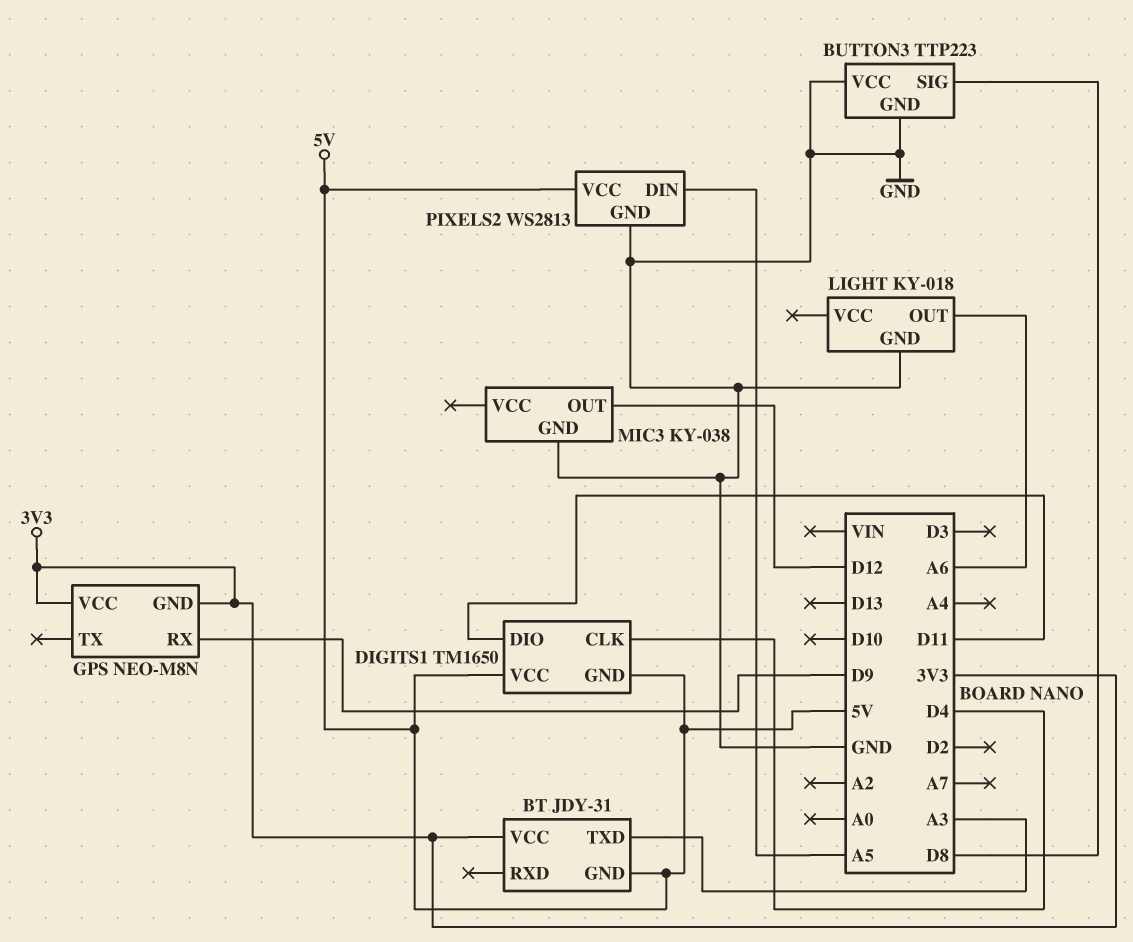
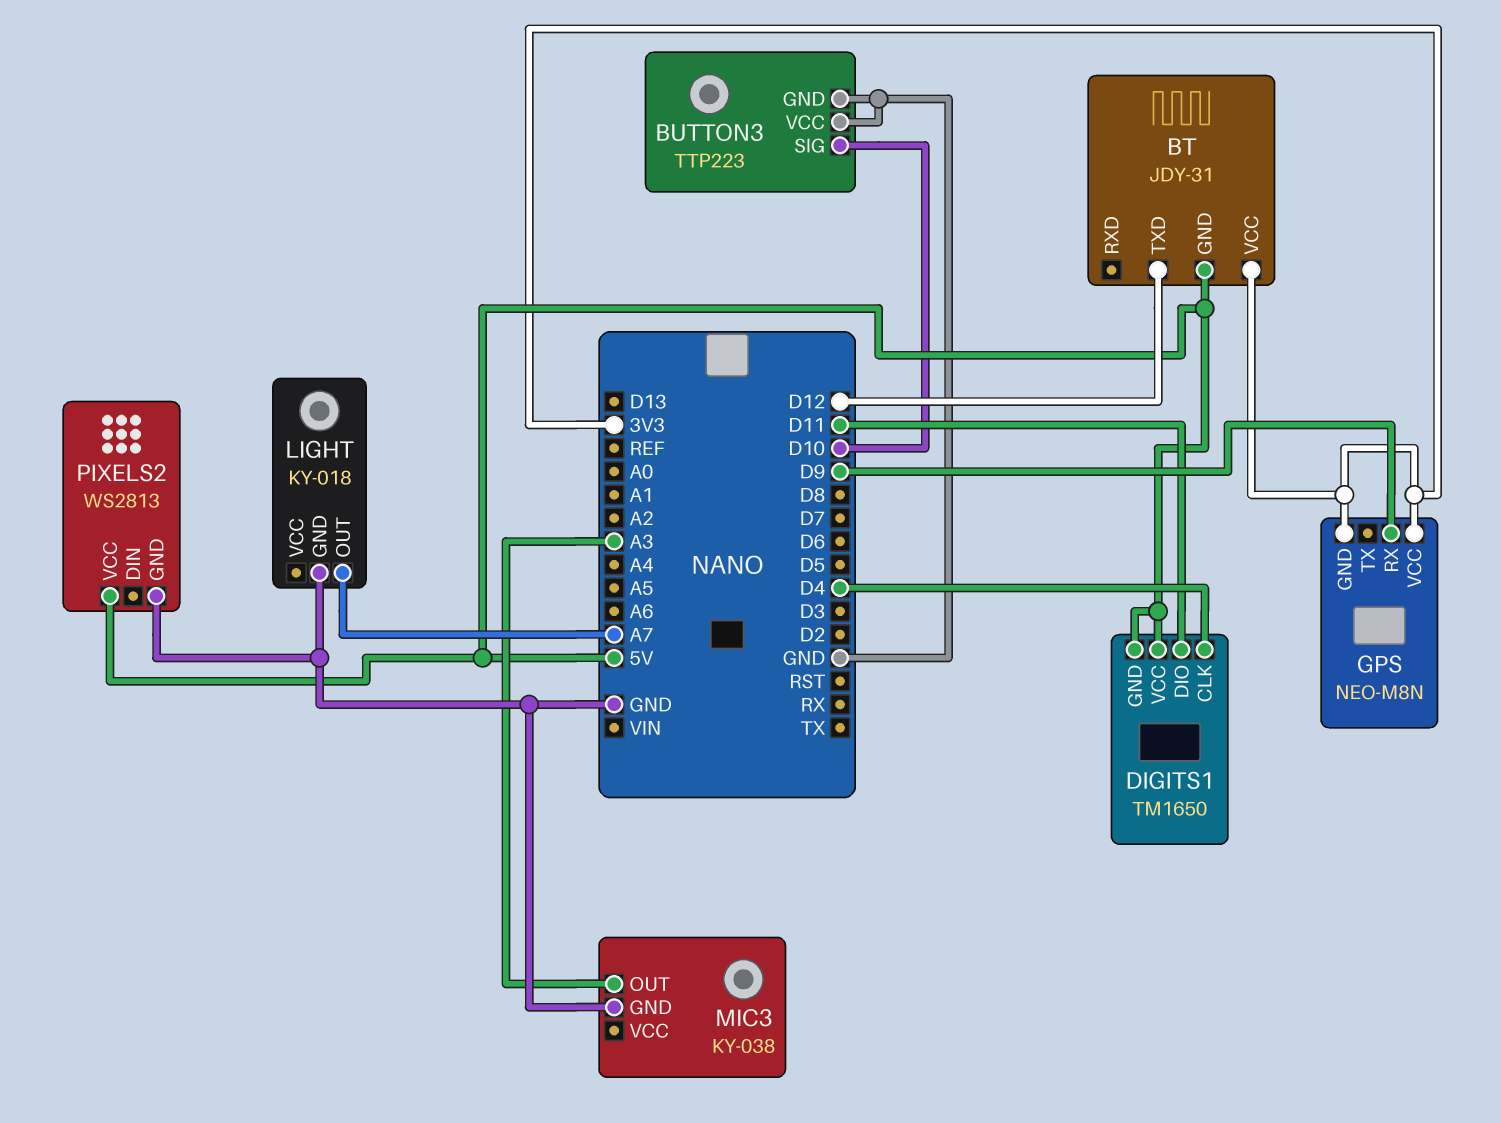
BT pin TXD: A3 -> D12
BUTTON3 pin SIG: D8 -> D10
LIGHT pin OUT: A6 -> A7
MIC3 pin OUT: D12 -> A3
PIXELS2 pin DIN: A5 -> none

_GOAL OF THE EXERCISE_.
Every entry above should be printed again exactly, except for the pictures.

_WRITTEN RESPONSE_.
BT pin TXD: A3 -> D12
BUTTON3 pin SIG: D8 -> D10
LIGHT pin OUT: A6 -> A7
MIC3 pin OUT: D12 -> A3
PIXELS2 pin DIN: A5 -> none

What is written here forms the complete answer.